Print every record exactly, omitting all pictures.

---

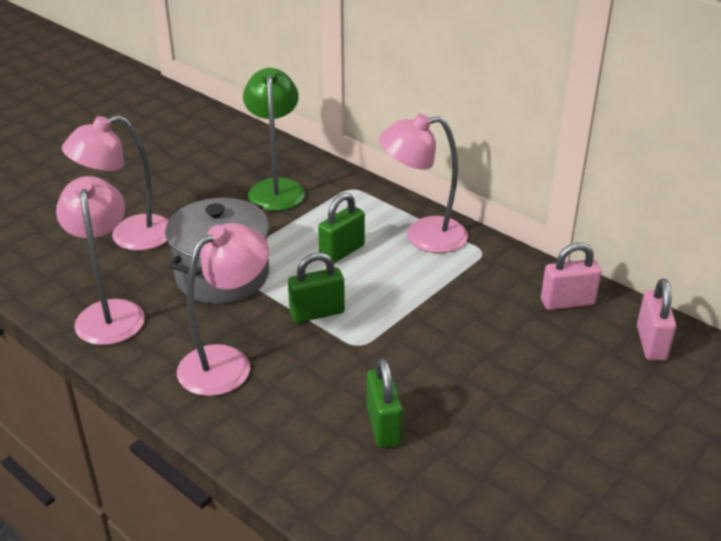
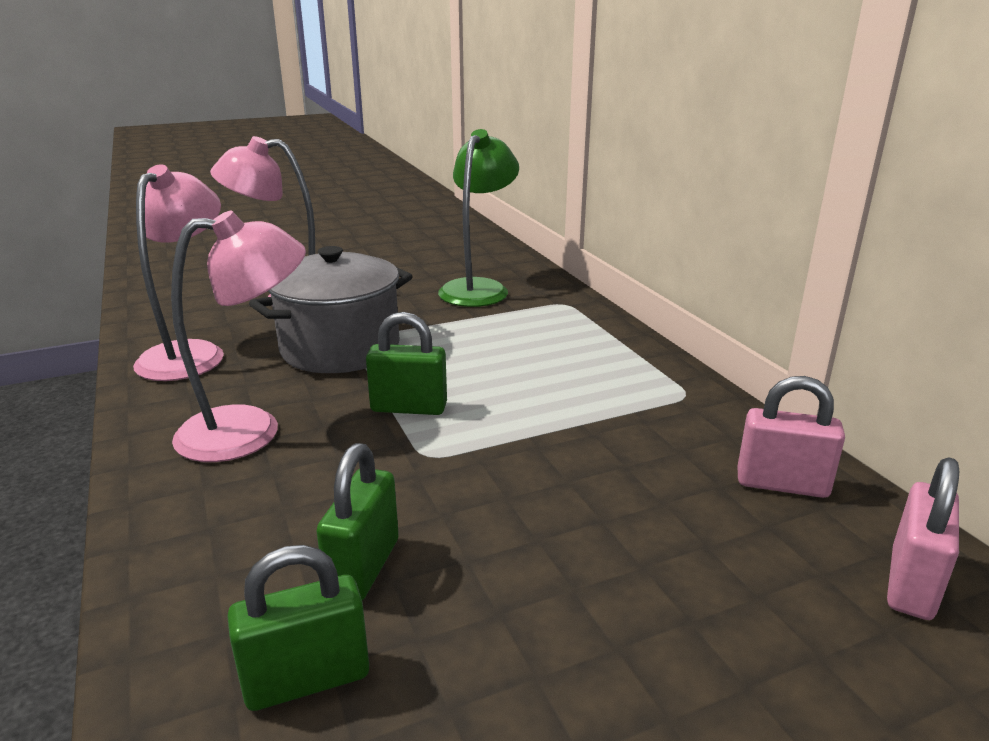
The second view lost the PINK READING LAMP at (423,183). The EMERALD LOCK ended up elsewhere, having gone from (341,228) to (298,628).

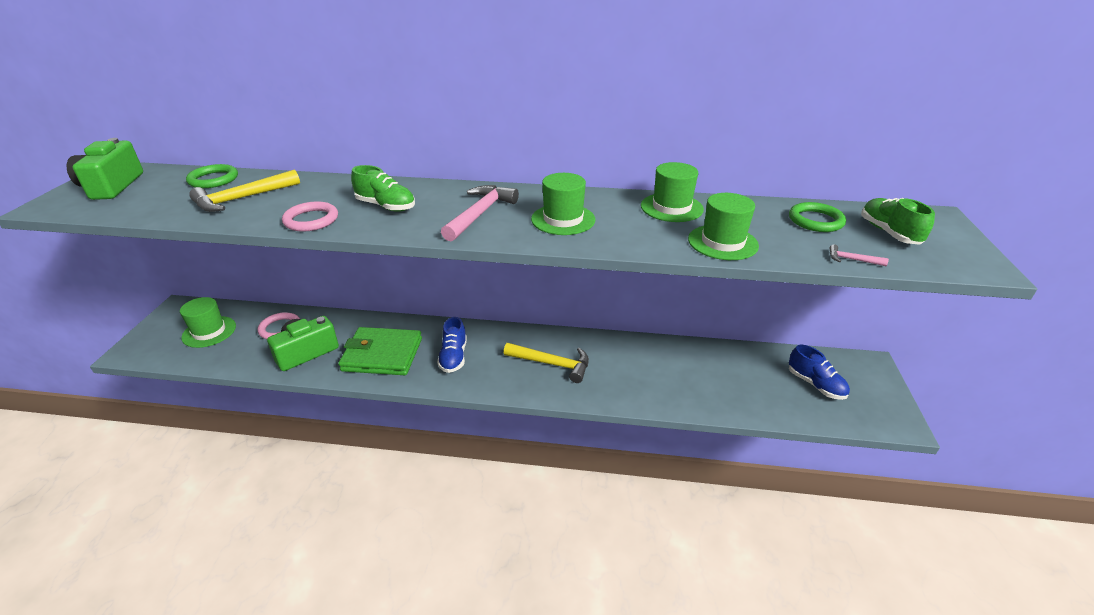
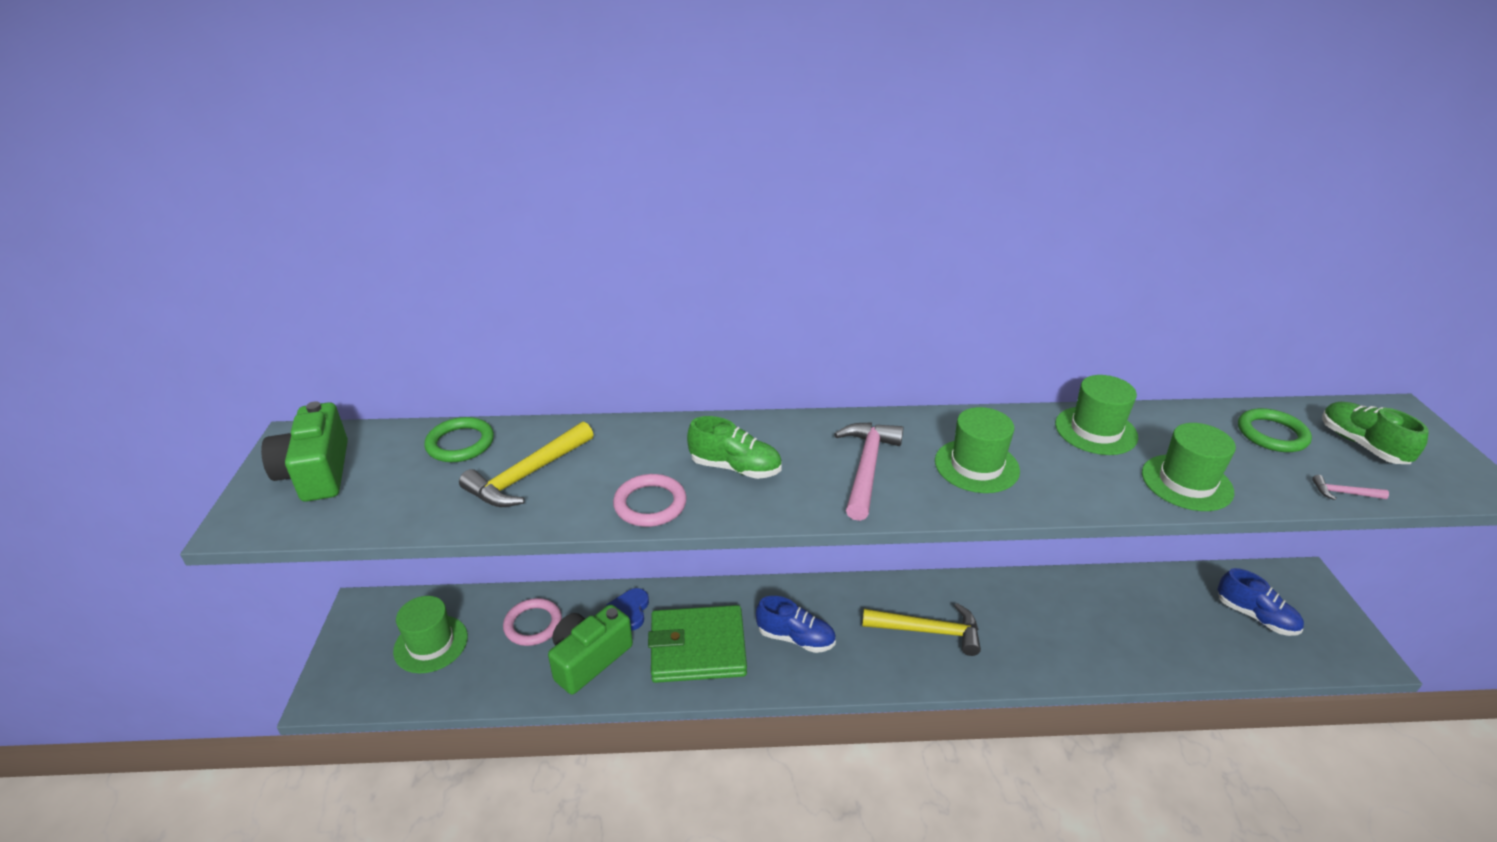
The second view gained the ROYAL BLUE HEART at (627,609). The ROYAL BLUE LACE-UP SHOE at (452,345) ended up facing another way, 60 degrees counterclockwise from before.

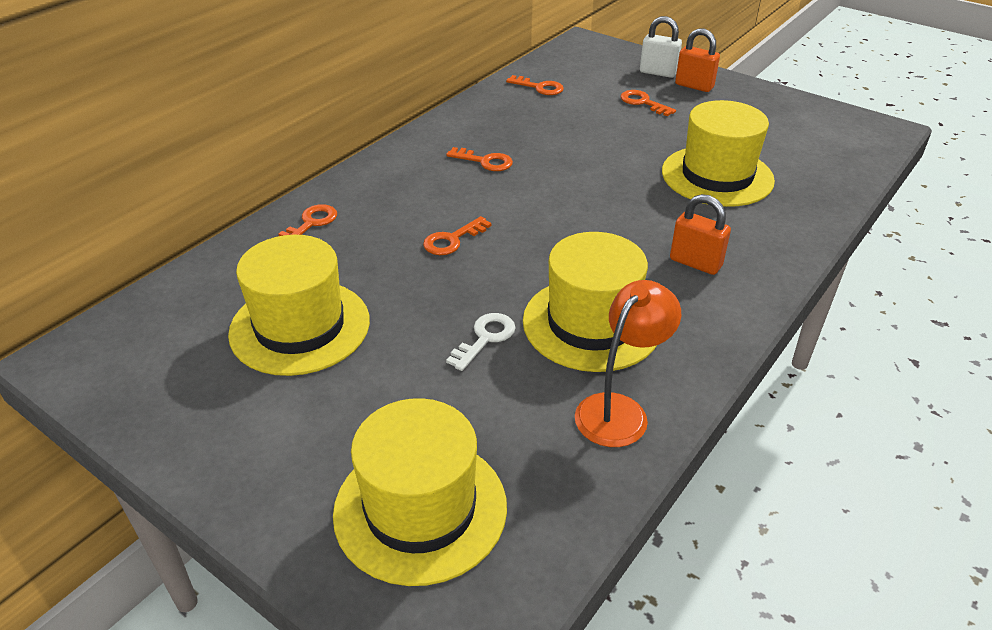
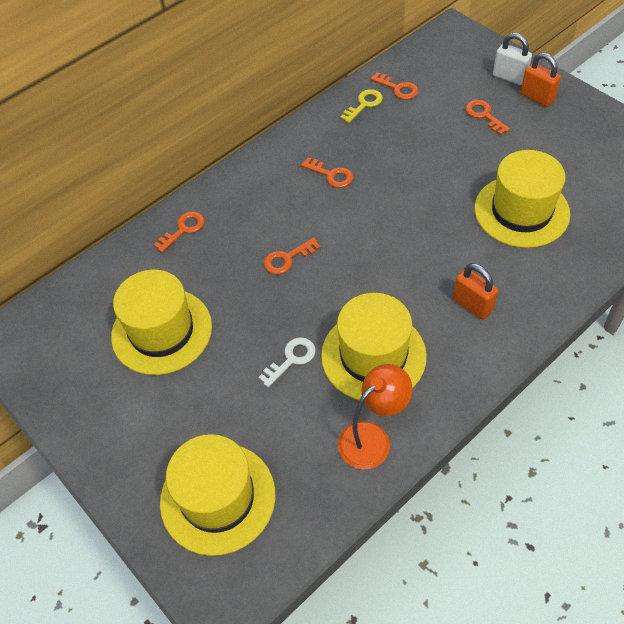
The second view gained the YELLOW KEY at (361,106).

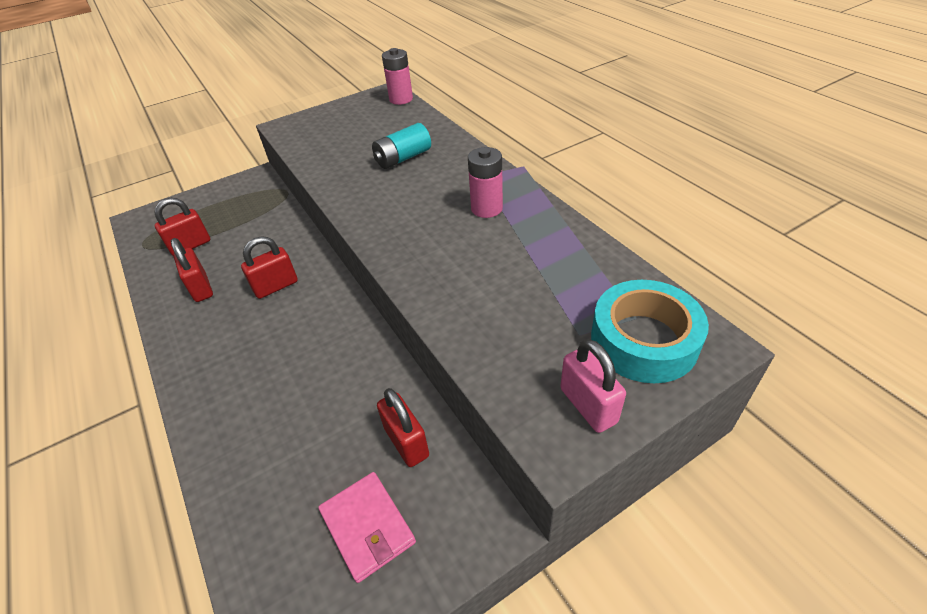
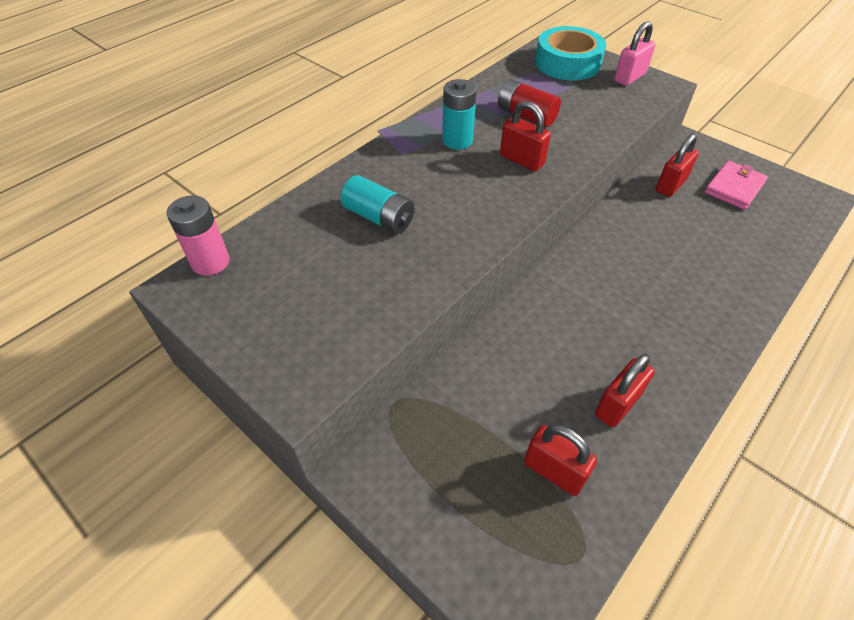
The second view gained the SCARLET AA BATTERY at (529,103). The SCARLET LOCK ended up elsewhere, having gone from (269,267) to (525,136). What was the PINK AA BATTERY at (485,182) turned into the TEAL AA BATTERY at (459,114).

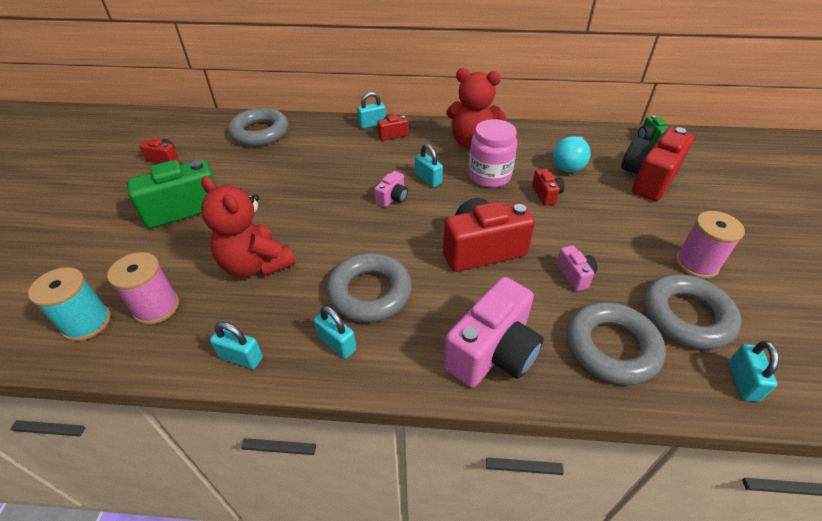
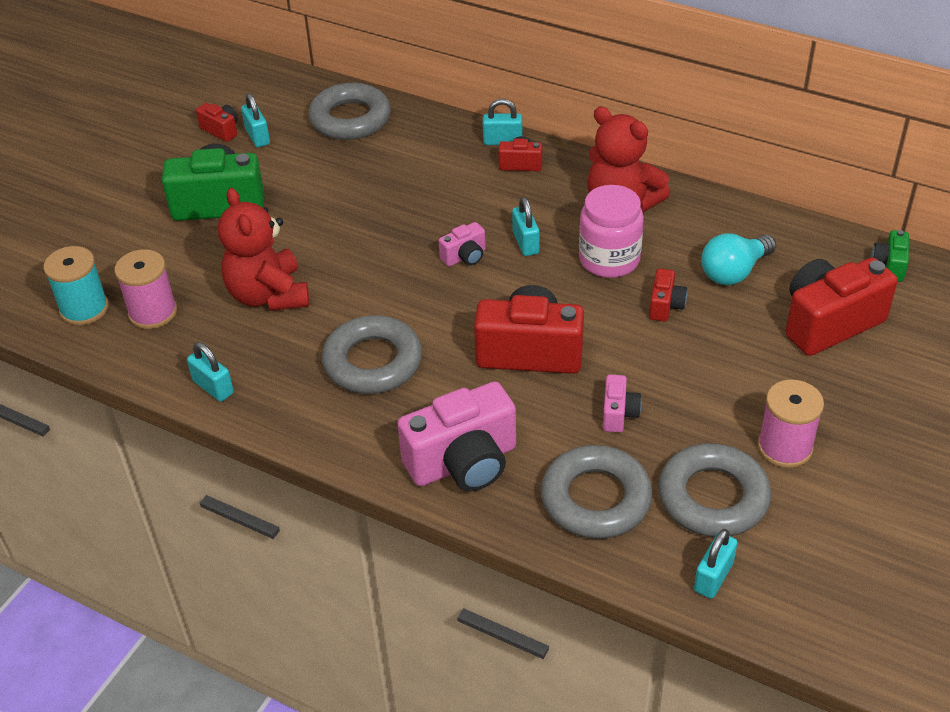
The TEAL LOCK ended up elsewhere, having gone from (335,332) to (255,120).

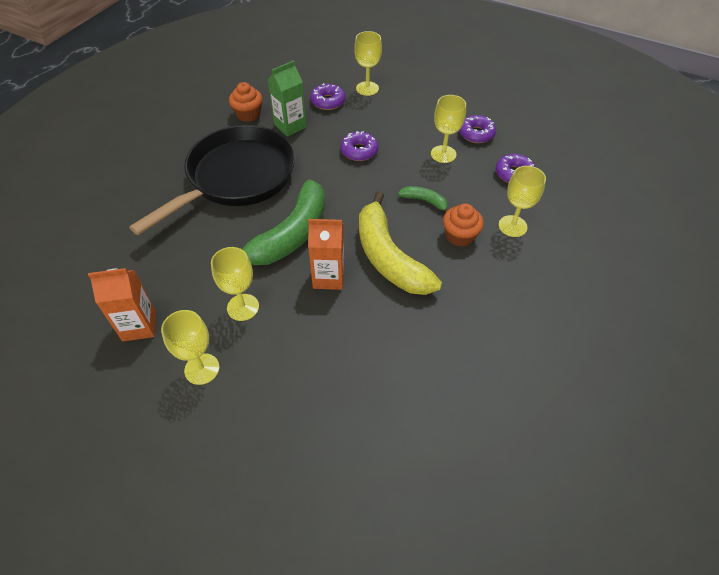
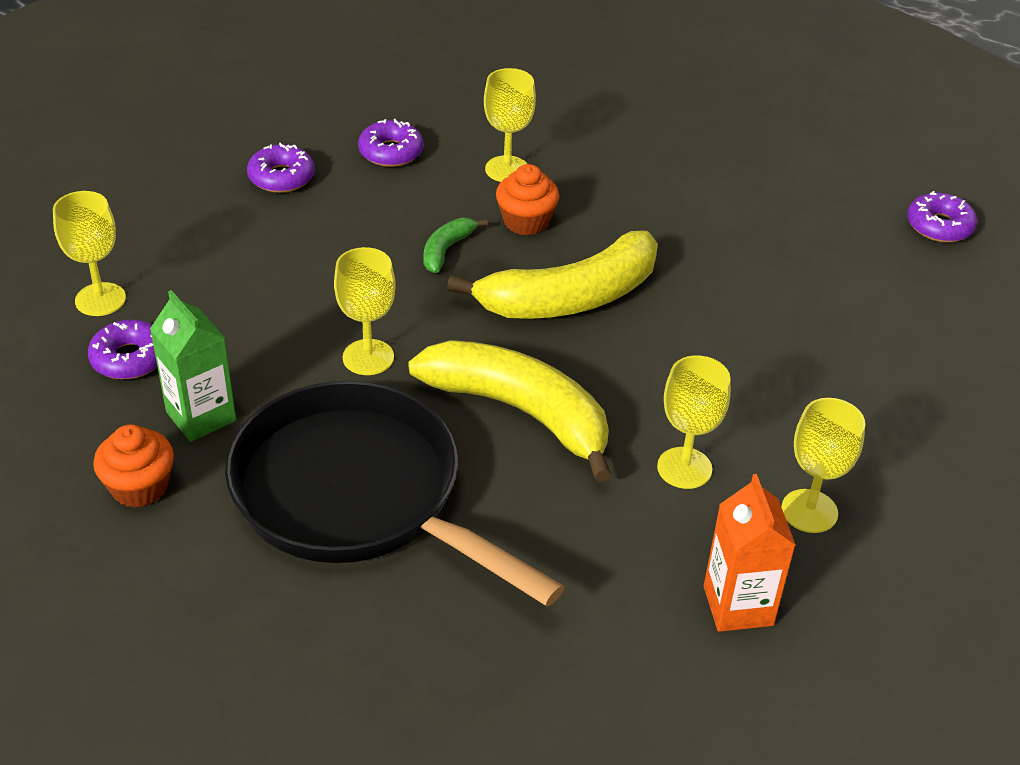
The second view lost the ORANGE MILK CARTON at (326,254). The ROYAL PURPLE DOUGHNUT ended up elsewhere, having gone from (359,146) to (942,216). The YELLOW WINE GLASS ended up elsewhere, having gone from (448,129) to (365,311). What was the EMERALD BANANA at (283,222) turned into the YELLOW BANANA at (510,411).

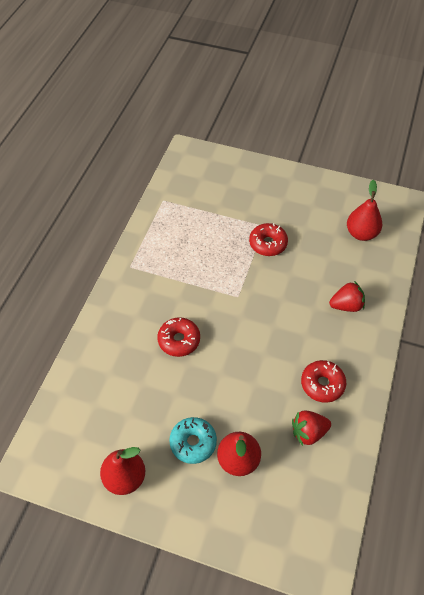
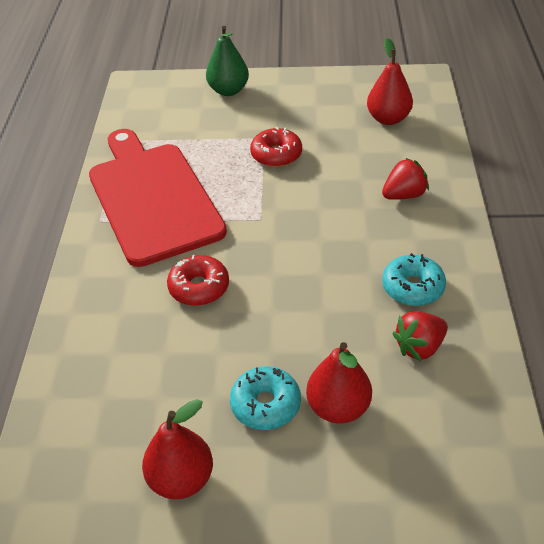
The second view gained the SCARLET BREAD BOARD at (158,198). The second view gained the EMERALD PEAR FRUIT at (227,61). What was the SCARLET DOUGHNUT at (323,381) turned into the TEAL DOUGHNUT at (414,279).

---

(Task answer):
The second view lost the PINK READING LAMP at (423,183). The EMERALD LOCK ended up elsewhere, having gone from (341,228) to (298,628).

The second view gained the ROYAL BLUE HEART at (627,609). The ROYAL BLUE LACE-UP SHOE at (452,345) ended up facing another way, 60 degrees counterclockwise from before.

The second view gained the YELLOW KEY at (361,106).

The second view gained the SCARLET AA BATTERY at (529,103). The SCARLET LOCK ended up elsewhere, having gone from (269,267) to (525,136). What was the PINK AA BATTERY at (485,182) turned into the TEAL AA BATTERY at (459,114).

The TEAL LOCK ended up elsewhere, having gone from (335,332) to (255,120).

The second view lost the ORANGE MILK CARTON at (326,254). The ROYAL PURPLE DOUGHNUT ended up elsewhere, having gone from (359,146) to (942,216). The YELLOW WINE GLASS ended up elsewhere, having gone from (448,129) to (365,311). What was the EMERALD BANANA at (283,222) turned into the YELLOW BANANA at (510,411).

The second view gained the SCARLET BREAD BOARD at (158,198). The second view gained the EMERALD PEAR FRUIT at (227,61). What was the SCARLET DOUGHNUT at (323,381) turned into the TEAL DOUGHNUT at (414,279).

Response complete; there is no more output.